# Try it
Scan the data for "tower" and copy the lines it appears in.

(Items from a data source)
════

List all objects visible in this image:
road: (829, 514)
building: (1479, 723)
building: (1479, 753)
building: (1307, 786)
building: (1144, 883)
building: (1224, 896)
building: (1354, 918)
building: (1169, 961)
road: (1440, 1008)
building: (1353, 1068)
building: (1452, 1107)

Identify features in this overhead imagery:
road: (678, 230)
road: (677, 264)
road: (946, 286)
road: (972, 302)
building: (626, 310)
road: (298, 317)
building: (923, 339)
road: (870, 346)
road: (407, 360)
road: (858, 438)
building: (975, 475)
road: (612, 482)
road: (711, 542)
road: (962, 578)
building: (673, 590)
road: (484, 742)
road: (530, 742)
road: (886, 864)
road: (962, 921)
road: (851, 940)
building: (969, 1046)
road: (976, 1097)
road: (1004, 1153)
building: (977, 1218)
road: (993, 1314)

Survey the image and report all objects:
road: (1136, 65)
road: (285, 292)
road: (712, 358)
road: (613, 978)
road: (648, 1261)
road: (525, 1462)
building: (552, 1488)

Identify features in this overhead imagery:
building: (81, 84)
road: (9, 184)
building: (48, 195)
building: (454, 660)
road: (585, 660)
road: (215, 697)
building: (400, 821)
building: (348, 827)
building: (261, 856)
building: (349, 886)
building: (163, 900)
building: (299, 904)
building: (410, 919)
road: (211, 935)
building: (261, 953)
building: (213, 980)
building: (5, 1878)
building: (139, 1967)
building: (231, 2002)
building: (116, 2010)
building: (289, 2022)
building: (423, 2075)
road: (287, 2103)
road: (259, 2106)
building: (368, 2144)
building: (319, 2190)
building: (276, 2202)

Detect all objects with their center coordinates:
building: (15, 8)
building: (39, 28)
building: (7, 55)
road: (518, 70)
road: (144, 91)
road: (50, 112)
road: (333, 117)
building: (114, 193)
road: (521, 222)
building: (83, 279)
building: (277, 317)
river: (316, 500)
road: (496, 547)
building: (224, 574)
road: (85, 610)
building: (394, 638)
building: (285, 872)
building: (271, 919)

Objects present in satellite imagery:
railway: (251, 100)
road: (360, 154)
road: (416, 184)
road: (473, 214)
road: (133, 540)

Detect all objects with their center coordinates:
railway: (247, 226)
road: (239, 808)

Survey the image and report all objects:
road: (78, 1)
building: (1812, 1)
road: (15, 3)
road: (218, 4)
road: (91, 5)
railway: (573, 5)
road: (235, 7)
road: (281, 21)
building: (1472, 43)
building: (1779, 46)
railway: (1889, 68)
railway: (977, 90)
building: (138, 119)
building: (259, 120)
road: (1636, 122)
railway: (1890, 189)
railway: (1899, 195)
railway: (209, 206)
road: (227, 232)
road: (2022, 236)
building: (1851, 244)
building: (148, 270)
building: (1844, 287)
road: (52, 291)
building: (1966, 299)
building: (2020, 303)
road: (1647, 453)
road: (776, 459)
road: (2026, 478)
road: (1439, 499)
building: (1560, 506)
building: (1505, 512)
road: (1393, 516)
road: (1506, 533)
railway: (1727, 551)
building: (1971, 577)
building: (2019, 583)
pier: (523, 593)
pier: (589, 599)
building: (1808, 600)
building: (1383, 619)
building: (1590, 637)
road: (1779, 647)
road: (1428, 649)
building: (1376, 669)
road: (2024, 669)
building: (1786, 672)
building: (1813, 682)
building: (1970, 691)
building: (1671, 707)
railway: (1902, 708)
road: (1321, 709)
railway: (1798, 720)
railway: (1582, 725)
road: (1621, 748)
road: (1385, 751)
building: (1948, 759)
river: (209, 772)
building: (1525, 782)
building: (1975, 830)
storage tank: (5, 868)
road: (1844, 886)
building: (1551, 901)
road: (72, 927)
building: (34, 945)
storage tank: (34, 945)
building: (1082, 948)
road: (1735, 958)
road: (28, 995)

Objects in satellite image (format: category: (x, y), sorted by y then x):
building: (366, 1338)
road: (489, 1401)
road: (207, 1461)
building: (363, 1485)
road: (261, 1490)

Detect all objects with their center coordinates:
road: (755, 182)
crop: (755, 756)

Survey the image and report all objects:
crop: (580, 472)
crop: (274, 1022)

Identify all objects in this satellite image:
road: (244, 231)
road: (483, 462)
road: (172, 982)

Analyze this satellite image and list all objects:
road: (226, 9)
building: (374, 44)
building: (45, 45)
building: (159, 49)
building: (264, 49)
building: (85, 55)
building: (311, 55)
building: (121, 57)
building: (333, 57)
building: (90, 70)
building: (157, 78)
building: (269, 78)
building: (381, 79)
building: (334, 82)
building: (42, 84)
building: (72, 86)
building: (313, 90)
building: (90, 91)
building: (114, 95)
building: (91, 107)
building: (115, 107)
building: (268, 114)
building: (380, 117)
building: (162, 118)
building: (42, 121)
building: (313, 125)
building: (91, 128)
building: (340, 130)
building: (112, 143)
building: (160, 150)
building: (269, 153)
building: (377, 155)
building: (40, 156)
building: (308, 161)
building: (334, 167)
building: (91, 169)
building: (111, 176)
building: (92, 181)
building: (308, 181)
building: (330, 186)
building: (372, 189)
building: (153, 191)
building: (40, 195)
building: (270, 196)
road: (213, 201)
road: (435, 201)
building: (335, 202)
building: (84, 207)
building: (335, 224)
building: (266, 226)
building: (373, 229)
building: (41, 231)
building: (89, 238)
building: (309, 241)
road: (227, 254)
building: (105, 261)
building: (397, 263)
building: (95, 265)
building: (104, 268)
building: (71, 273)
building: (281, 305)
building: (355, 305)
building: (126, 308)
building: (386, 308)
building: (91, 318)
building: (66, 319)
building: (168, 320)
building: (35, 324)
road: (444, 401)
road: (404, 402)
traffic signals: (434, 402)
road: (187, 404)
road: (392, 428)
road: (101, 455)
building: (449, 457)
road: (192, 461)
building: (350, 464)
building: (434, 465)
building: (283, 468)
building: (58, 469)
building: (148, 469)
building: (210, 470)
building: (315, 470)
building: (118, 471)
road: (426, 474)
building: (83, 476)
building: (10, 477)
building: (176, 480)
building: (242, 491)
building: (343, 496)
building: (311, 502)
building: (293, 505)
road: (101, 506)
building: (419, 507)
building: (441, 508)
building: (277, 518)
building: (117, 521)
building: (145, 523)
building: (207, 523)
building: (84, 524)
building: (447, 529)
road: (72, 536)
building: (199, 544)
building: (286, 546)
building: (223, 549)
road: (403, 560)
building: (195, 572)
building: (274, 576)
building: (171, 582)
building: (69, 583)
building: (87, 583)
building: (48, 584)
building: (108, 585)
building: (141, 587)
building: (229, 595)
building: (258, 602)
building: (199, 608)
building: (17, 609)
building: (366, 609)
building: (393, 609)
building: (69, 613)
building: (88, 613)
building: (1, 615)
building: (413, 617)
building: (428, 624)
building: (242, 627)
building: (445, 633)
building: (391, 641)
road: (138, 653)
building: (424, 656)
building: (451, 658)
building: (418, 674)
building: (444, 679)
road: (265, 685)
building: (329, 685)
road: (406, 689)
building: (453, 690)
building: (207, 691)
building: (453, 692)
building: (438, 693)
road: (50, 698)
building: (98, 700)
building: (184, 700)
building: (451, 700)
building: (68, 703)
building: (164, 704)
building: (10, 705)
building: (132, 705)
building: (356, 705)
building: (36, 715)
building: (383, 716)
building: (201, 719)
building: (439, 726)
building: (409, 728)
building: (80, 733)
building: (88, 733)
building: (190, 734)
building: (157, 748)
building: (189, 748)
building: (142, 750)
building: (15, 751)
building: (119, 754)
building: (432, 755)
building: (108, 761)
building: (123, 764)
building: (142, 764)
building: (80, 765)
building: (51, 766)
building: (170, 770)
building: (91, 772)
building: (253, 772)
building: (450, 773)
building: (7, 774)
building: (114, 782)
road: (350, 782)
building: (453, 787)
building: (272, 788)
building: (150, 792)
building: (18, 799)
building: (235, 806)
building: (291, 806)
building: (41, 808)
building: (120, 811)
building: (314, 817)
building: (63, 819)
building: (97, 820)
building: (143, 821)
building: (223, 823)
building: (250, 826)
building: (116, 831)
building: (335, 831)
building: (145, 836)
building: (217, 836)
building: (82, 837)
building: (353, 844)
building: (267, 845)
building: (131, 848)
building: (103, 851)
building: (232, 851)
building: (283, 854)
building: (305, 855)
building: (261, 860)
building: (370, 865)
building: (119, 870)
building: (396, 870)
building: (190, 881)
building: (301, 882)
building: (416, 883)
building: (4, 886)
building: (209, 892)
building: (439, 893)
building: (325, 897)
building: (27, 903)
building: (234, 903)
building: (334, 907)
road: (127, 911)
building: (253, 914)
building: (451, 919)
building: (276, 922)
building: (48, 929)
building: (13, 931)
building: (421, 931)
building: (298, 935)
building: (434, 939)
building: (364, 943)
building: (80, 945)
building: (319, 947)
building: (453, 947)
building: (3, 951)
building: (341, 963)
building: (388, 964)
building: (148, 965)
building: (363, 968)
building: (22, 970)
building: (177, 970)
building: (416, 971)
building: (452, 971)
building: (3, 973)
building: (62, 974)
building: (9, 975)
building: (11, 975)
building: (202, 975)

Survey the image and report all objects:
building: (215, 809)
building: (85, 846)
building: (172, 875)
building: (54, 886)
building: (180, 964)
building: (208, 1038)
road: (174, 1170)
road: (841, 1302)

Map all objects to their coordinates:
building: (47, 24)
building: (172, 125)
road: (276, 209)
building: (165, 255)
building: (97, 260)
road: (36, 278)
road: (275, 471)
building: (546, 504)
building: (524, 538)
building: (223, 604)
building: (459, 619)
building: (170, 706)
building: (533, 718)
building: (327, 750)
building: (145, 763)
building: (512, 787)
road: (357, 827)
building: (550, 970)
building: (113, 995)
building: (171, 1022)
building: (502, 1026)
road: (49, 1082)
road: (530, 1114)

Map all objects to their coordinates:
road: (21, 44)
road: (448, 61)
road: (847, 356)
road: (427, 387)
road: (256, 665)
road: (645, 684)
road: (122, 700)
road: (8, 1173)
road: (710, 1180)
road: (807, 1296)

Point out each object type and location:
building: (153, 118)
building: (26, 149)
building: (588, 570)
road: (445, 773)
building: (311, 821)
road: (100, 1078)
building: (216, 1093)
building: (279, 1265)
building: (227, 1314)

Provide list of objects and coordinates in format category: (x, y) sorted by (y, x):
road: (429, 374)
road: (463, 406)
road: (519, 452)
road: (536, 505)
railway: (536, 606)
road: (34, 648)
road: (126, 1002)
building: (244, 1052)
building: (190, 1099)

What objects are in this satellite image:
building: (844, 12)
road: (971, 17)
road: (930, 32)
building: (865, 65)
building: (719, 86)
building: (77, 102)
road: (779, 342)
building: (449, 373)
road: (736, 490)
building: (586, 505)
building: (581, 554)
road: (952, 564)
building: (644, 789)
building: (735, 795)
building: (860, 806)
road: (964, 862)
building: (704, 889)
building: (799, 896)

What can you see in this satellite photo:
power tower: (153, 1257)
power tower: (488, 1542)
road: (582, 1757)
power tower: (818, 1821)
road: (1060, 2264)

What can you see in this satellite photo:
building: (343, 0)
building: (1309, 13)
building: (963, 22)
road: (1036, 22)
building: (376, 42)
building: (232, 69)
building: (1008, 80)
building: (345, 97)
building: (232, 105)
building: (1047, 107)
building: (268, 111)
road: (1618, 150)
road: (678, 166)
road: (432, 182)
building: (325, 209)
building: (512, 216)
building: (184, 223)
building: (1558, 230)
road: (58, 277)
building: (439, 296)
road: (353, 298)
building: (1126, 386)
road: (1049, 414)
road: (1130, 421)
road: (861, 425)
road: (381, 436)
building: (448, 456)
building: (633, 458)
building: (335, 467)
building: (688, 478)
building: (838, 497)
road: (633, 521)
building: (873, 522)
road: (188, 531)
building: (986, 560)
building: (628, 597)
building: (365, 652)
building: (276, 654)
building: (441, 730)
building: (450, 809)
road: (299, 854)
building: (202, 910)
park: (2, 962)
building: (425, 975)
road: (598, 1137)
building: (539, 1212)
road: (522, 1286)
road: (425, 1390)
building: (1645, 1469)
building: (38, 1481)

════

# Answer to the exercise
power tower: (153, 1257)
power tower: (488, 1542)
power tower: (818, 1821)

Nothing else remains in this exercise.